▶ **WHAT THE EXERCISE ASKS**
Print exactly the lines below between the line holding "cohete [naranja] 125 181 92 113 => nothing" and the line holding "pez [rosa] 709", inclusive, and nothing more.

Top of EXERCISE INPUTS

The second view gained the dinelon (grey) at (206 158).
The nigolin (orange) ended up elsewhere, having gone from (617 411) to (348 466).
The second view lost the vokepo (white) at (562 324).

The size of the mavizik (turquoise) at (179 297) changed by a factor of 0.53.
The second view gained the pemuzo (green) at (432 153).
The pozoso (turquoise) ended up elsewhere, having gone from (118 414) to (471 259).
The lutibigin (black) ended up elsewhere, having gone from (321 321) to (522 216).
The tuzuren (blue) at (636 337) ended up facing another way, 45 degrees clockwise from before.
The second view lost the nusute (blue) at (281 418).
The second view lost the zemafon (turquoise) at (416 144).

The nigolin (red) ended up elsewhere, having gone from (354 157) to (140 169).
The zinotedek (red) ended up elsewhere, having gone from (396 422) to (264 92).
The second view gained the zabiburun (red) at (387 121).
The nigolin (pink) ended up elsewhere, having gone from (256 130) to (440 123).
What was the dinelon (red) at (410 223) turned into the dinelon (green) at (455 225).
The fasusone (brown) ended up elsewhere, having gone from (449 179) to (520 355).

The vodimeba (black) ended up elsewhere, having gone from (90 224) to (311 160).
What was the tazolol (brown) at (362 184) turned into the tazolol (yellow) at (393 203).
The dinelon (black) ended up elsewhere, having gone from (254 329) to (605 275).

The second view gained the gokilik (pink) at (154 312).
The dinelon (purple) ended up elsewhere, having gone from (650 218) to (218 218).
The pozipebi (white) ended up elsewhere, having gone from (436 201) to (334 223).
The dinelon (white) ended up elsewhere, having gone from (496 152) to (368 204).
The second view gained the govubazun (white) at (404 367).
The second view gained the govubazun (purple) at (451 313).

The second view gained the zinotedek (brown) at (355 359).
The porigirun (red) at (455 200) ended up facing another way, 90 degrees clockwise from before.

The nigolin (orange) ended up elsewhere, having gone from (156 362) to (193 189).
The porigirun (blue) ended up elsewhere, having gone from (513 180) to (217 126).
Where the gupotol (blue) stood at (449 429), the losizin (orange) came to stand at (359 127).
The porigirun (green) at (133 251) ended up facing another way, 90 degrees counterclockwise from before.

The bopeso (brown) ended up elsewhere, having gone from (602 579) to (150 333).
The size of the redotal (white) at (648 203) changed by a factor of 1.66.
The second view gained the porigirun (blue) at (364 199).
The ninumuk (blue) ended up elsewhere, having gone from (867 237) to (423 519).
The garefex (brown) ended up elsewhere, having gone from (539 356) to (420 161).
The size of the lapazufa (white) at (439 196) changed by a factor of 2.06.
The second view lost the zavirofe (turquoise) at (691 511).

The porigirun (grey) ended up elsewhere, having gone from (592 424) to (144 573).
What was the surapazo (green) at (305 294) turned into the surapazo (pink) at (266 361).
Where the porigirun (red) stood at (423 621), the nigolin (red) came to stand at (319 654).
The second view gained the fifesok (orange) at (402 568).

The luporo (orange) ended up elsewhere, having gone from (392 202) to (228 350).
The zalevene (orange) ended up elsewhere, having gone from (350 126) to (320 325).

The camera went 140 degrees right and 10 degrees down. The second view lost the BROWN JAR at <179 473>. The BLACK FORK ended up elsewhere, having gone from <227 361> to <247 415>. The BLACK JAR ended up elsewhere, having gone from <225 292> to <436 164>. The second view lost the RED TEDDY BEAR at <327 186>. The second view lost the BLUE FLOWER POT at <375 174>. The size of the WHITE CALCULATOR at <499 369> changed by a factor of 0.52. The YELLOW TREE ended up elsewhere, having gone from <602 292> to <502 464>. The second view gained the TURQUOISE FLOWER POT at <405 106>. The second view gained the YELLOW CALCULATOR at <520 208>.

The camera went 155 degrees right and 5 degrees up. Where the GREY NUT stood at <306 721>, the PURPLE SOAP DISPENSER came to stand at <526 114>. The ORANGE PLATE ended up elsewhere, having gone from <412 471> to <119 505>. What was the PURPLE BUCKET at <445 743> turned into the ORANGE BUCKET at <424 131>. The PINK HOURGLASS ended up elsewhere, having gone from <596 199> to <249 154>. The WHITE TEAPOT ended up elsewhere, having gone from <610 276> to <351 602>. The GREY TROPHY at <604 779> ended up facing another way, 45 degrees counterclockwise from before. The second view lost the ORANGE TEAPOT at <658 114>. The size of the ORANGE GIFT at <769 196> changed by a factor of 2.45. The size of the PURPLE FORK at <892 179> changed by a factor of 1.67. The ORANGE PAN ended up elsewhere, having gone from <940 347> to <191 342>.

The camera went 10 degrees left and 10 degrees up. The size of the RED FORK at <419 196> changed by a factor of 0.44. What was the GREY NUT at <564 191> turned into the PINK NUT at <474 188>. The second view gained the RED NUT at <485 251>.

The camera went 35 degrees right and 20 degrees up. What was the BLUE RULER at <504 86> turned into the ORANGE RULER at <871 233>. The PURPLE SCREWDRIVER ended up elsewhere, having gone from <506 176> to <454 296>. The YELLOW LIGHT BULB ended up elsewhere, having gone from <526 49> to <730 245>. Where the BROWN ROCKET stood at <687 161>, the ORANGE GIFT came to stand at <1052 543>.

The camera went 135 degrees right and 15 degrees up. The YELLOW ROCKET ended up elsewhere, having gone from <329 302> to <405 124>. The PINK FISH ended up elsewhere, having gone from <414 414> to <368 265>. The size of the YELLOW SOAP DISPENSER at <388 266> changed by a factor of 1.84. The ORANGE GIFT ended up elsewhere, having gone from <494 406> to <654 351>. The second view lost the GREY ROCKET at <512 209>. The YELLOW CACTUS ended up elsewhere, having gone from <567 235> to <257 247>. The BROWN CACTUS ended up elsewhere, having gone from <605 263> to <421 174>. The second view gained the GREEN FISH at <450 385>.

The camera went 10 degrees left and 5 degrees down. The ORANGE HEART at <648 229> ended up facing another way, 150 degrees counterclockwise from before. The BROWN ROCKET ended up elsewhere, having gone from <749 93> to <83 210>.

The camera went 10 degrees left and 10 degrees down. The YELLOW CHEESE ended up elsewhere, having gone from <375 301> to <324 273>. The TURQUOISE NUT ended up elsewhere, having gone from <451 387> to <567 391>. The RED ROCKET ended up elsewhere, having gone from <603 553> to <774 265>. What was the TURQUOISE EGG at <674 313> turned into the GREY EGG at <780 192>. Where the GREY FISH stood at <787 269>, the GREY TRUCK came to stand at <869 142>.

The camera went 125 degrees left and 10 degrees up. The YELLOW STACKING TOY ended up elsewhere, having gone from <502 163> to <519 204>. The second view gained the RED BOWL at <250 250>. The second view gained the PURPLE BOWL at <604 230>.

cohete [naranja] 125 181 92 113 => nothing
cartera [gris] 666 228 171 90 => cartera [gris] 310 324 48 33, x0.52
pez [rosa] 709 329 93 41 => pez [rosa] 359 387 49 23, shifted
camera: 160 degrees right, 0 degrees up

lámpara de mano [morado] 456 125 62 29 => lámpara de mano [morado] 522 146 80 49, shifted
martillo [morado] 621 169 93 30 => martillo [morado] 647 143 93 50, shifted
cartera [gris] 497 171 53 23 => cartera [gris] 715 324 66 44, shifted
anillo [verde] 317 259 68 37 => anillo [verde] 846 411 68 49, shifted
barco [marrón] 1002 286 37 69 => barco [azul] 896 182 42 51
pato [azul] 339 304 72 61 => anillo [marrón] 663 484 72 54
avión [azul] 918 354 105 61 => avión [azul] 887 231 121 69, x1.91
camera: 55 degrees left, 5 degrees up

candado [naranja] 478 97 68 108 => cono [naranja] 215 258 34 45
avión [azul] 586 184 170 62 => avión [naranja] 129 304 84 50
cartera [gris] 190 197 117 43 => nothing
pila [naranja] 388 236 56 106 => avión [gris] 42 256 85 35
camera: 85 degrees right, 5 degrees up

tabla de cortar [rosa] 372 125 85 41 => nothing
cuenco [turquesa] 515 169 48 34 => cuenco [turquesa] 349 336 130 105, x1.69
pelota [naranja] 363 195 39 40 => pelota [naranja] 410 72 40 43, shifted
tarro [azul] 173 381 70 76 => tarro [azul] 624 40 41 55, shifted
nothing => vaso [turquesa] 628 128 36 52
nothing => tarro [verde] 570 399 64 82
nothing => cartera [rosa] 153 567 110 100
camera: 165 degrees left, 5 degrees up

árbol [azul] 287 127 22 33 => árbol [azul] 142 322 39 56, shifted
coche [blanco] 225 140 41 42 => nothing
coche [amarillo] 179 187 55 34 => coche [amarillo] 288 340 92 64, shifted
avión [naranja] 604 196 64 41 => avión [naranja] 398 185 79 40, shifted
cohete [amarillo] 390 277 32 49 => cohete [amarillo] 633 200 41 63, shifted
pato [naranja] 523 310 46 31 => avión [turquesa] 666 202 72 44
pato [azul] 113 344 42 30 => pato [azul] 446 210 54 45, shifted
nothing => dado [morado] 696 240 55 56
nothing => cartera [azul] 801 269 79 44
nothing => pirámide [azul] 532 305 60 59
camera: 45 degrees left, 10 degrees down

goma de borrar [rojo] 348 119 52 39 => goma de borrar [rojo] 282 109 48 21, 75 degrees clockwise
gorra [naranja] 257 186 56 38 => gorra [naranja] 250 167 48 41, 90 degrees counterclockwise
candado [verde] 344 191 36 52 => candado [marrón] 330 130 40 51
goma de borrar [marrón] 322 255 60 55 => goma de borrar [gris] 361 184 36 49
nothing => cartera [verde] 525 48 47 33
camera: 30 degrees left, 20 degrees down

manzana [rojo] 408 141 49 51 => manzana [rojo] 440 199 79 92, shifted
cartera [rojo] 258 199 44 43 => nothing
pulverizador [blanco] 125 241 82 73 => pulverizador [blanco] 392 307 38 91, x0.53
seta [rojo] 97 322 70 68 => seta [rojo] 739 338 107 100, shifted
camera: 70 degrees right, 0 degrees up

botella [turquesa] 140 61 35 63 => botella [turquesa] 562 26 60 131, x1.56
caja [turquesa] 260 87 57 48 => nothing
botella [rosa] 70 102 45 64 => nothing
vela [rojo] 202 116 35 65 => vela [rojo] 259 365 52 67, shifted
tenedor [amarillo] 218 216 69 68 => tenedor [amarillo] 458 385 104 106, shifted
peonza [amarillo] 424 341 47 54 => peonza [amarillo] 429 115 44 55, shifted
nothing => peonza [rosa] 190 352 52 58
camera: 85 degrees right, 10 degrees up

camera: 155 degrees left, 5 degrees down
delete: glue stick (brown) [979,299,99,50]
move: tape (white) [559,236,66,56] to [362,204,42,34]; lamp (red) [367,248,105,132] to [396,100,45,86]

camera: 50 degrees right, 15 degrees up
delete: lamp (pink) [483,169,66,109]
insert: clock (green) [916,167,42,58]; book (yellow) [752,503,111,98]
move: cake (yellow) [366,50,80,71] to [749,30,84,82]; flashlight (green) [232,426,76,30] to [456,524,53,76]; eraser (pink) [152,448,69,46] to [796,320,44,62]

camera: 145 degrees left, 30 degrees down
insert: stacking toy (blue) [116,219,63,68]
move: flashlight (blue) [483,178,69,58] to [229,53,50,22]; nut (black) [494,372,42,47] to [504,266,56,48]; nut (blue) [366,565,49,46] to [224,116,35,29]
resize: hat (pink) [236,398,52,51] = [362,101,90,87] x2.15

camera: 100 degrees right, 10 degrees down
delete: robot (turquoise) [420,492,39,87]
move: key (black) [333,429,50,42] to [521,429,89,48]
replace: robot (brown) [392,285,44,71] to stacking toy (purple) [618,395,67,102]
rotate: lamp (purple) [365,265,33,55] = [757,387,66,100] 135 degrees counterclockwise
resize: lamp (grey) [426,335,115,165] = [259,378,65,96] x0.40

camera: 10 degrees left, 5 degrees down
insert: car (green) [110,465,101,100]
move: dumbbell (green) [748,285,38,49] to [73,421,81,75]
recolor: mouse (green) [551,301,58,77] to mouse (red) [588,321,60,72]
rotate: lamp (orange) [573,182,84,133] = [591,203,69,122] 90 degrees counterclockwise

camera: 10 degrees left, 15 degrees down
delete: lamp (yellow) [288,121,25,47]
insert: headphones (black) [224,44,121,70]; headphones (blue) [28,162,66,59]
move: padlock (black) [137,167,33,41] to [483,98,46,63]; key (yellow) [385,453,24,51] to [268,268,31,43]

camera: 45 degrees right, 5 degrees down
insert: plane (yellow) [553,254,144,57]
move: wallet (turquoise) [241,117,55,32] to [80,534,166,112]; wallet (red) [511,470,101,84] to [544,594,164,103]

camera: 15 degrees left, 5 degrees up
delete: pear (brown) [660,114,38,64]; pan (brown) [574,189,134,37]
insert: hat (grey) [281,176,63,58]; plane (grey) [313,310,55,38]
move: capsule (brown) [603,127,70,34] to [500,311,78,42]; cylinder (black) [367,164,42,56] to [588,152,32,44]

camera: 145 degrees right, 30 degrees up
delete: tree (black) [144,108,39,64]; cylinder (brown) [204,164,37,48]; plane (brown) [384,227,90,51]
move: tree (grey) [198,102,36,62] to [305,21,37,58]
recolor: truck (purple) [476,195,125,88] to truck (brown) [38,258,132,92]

Bottom of EXERCISE INPUTS

▶ **RESPONSE FOR THIS EXERCISE**
cohete [naranja] 125 181 92 113 => nothing
cartera [gris] 666 228 171 90 => cartera [gris] 310 324 48 33, x0.52
pez [rosa] 709 329 93 41 => pez [rosa] 359 387 49 23, shifted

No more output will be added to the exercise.